## YOUR INSTRUCTIONS
Look for the string "pink" in the listing. Copy each line that has it.

++++++

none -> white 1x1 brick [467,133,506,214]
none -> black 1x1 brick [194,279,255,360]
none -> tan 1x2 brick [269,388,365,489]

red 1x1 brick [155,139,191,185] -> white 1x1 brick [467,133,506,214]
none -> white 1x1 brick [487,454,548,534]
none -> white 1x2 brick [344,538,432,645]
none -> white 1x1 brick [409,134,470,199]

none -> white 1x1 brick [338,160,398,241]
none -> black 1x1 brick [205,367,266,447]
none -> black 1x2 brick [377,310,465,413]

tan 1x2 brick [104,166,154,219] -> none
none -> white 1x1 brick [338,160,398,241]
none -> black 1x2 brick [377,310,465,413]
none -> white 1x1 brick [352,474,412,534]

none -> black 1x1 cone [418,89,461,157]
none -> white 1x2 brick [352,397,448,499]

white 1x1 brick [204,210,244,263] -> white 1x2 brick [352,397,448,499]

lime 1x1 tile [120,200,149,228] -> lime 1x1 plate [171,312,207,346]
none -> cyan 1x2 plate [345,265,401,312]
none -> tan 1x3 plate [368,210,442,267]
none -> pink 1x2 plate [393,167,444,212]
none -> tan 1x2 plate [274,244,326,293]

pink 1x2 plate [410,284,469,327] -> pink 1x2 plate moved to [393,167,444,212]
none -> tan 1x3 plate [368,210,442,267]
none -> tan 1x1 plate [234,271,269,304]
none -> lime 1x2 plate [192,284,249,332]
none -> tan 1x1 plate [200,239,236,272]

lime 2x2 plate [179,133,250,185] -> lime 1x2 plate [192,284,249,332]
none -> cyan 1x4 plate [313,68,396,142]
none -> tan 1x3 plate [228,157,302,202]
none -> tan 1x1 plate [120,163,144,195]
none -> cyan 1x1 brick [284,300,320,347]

++++++

## SOLUTION TO THIS EXERCISE
none -> pink 1x2 plate [393,167,444,212]
pink 1x2 plate [410,284,469,327] -> pink 1x2 plate moved to [393,167,444,212]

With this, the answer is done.